What the task asks
Of the lines below, write out exactly those from the line with "BT1 pin RXD: C15 -> A1" through the line with "AUDIO pin TX: D2 -> D23", both included, and skip the rest.

(Detected change data)
^^^^^^^^^^^^^^^^

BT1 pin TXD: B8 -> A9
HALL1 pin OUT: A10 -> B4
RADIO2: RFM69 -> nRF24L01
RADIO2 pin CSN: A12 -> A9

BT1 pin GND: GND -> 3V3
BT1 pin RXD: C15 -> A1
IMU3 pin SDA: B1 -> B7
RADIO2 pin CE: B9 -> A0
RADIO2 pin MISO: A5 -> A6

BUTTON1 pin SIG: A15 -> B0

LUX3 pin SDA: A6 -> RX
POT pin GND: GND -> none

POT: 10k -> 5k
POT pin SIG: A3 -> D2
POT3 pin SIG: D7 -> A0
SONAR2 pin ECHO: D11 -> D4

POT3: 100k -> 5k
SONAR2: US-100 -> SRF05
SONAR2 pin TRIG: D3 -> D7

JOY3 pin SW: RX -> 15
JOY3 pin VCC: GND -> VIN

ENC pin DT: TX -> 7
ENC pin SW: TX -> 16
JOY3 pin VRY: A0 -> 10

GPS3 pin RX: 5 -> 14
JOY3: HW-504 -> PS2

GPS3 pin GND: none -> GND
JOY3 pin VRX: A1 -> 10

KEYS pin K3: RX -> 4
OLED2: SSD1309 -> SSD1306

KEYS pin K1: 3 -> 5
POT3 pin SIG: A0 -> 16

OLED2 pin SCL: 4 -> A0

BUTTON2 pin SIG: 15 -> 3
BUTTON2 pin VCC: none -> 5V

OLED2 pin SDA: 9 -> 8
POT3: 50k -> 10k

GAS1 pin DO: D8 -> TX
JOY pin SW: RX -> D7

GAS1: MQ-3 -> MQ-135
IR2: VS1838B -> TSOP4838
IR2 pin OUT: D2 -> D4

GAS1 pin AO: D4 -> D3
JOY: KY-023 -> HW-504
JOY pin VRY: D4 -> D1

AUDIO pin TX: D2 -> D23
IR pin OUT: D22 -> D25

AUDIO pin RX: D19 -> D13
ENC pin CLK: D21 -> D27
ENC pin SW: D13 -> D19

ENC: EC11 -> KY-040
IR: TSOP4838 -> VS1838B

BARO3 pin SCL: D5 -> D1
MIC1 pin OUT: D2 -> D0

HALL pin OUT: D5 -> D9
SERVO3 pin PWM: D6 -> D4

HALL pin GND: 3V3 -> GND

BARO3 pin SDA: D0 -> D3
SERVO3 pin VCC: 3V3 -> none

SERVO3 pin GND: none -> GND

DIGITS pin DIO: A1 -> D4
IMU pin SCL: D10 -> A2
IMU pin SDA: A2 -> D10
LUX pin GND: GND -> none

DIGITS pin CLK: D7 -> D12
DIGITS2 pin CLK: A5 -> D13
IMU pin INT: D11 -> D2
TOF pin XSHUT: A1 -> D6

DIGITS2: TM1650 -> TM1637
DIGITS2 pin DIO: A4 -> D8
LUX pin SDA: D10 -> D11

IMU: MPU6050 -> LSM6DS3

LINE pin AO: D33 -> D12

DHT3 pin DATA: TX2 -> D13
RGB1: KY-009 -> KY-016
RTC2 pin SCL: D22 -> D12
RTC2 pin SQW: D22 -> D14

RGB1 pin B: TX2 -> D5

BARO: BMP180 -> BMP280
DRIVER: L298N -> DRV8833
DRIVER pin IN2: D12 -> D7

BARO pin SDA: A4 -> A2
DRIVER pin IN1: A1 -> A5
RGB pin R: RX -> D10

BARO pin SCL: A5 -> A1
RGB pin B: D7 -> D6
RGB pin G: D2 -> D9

^^^^^^^^^^^^^^^^

Exercise response
BT1 pin RXD: C15 -> A1
IMU3 pin SDA: B1 -> B7
RADIO2 pin CE: B9 -> A0
RADIO2 pin MISO: A5 -> A6

BUTTON1 pin SIG: A15 -> B0

LUX3 pin SDA: A6 -> RX
POT pin GND: GND -> none

POT: 10k -> 5k
POT pin SIG: A3 -> D2
POT3 pin SIG: D7 -> A0
SONAR2 pin ECHO: D11 -> D4

POT3: 100k -> 5k
SONAR2: US-100 -> SRF05
SONAR2 pin TRIG: D3 -> D7

JOY3 pin SW: RX -> 15
JOY3 pin VCC: GND -> VIN

ENC pin DT: TX -> 7
ENC pin SW: TX -> 16
JOY3 pin VRY: A0 -> 10

GPS3 pin RX: 5 -> 14
JOY3: HW-504 -> PS2

GPS3 pin GND: none -> GND
JOY3 pin VRX: A1 -> 10

KEYS pin K3: RX -> 4
OLED2: SSD1309 -> SSD1306

KEYS pin K1: 3 -> 5
POT3 pin SIG: A0 -> 16

OLED2 pin SCL: 4 -> A0

BUTTON2 pin SIG: 15 -> 3
BUTTON2 pin VCC: none -> 5V

OLED2 pin SDA: 9 -> 8
POT3: 50k -> 10k

GAS1 pin DO: D8 -> TX
JOY pin SW: RX -> D7

GAS1: MQ-3 -> MQ-135
IR2: VS1838B -> TSOP4838
IR2 pin OUT: D2 -> D4

GAS1 pin AO: D4 -> D3
JOY: KY-023 -> HW-504
JOY pin VRY: D4 -> D1

AUDIO pin TX: D2 -> D23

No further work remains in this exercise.